Data to process START

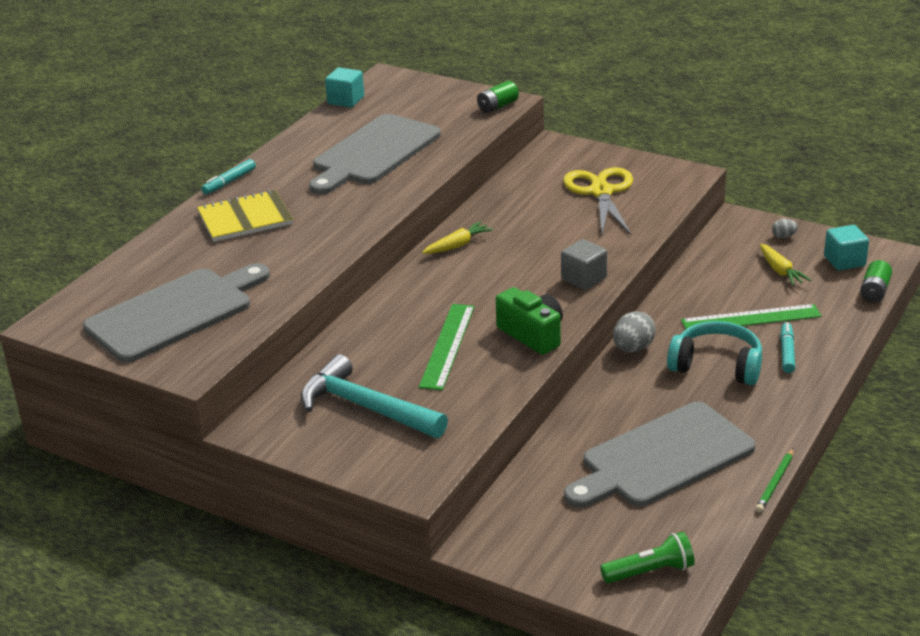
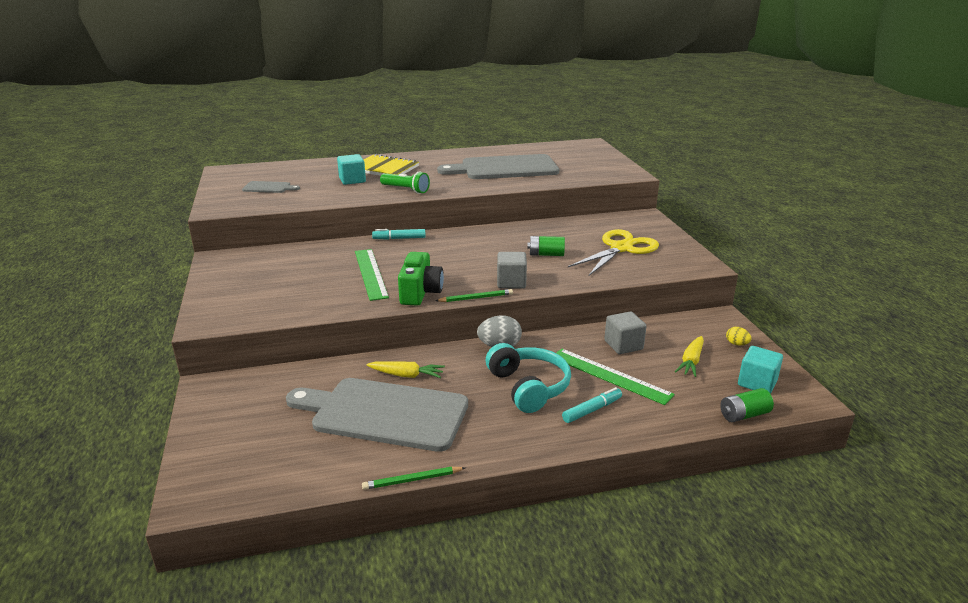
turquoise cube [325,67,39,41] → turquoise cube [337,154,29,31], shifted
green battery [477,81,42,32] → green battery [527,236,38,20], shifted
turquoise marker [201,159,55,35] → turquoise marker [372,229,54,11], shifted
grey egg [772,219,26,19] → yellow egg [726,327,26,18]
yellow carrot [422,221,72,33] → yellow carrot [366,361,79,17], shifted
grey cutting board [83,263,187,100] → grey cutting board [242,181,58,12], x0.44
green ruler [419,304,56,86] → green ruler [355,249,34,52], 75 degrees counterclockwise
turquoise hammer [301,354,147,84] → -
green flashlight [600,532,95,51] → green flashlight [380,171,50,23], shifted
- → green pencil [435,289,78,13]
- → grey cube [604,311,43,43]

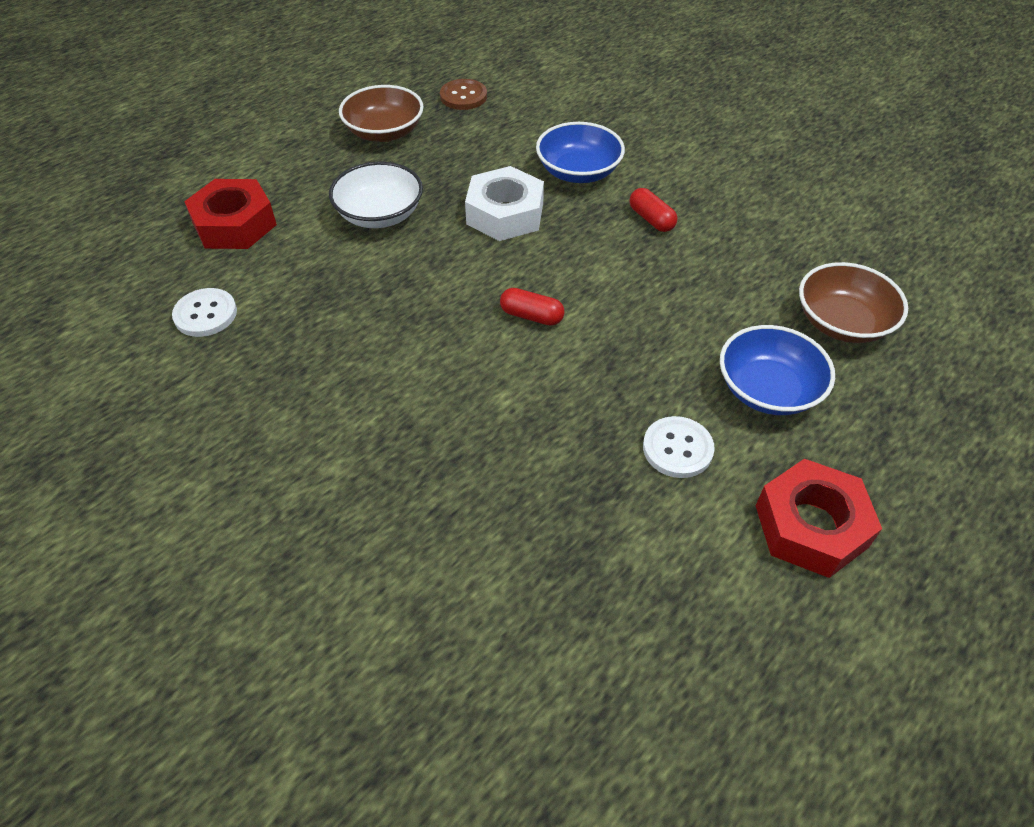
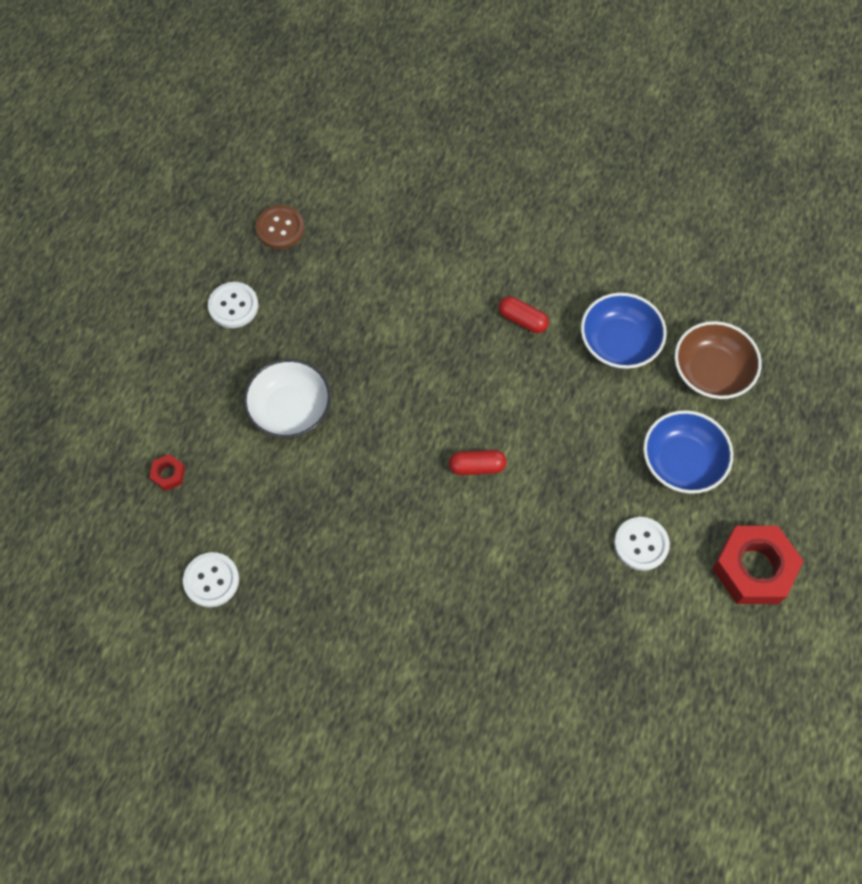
brown bowl [339,85,85,57] → white button [208,282,51,46]
blue bowl [536,122,89,61] → blue bowl [581,292,86,77], shifted
white nut [465,166,79,75] → -
red nut [184,179,93,70] → red nut [149,454,36,37], x0.44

Data to process END

Assignment:
The answer must be all the lines above that hold the word "green".

Your solution:
green battery [477,81,42,32] → green battery [527,236,38,20], shifted
green ruler [419,304,56,86] → green ruler [355,249,34,52], 75 degrees counterclockwise
green flashlight [600,532,95,51] → green flashlight [380,171,50,23], shifted
- → green pencil [435,289,78,13]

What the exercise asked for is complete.